Provided material:

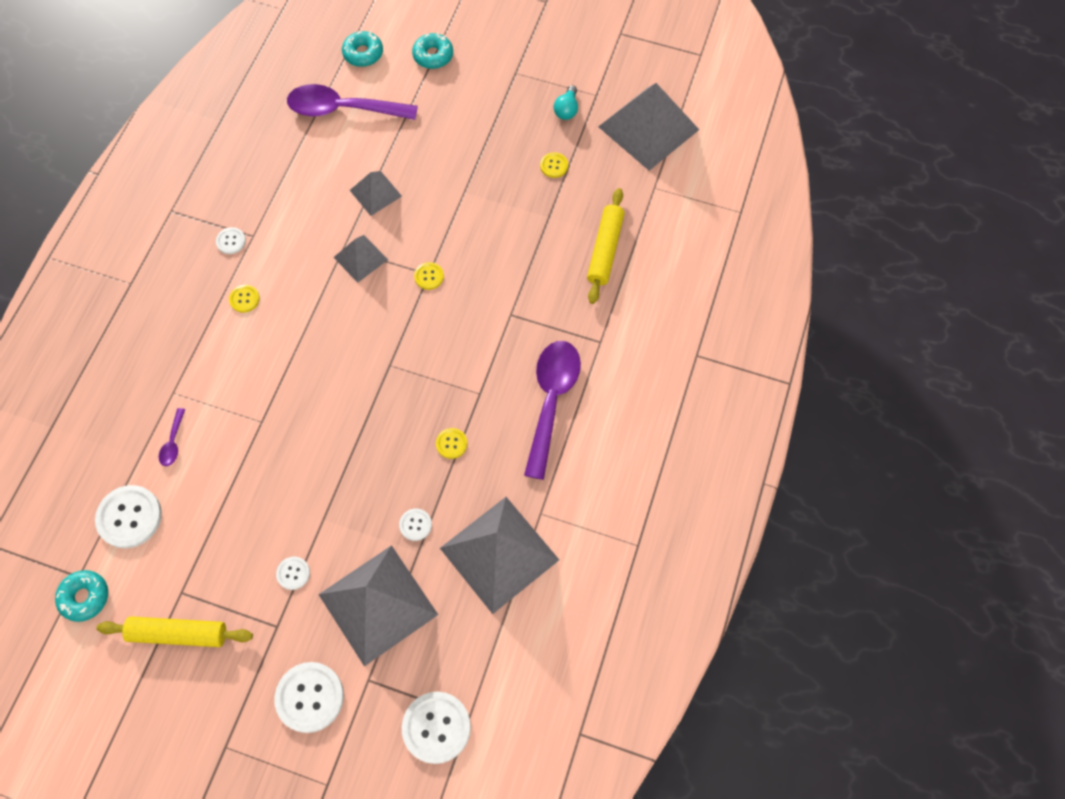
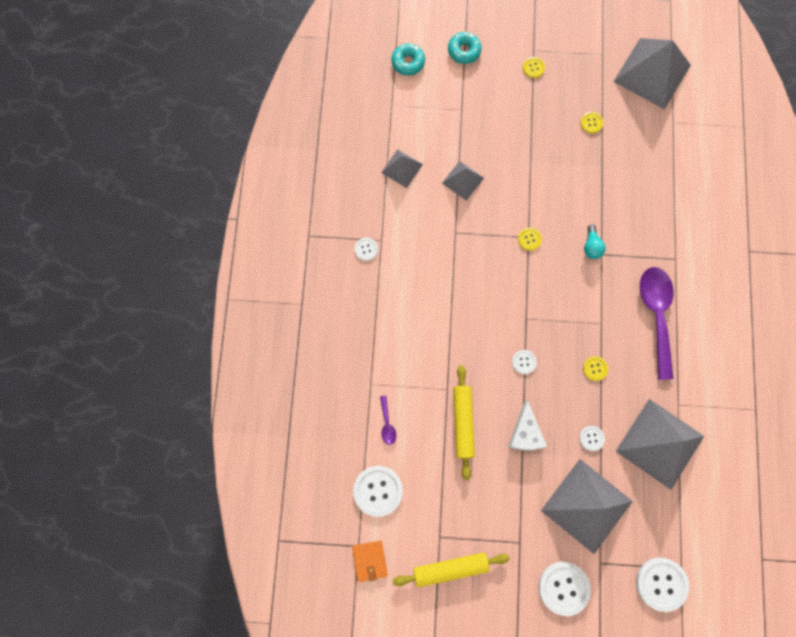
camera: 15 degrees left, 10 degrees up
(85, 597) = (370, 560): turquoise donut -> orange wallet
(244, 299) = (395, 294): yellow button -> yellow button (533, 68)
(293, 573) = (516, 499): white button -> white button (524, 362)
(335, 497) = (525, 433): none -> white cheese
(343, 109) = (410, 115): purple spoon -> none
(360, 258) = (471, 237): grey pyramid -> grey pyramid (402, 168)
(567, 109) = (584, 73): turquoise light bulb -> turquoise light bulb (591, 246)
(605, 250) = (654, 183): yellow rolling pin -> yellow rolling pin (463, 422)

What this task involves:
Repeat every line of the data exactly, but do not include pictures.

Exercise output:
camera: 15 degrees left, 10 degrees up
(85, 597) = (370, 560): turquoise donut -> orange wallet
(244, 299) = (395, 294): yellow button -> yellow button (533, 68)
(293, 573) = (516, 499): white button -> white button (524, 362)
(335, 497) = (525, 433): none -> white cheese
(343, 109) = (410, 115): purple spoon -> none
(360, 258) = (471, 237): grey pyramid -> grey pyramid (402, 168)
(567, 109) = (584, 73): turquoise light bulb -> turquoise light bulb (591, 246)
(605, 250) = (654, 183): yellow rolling pin -> yellow rolling pin (463, 422)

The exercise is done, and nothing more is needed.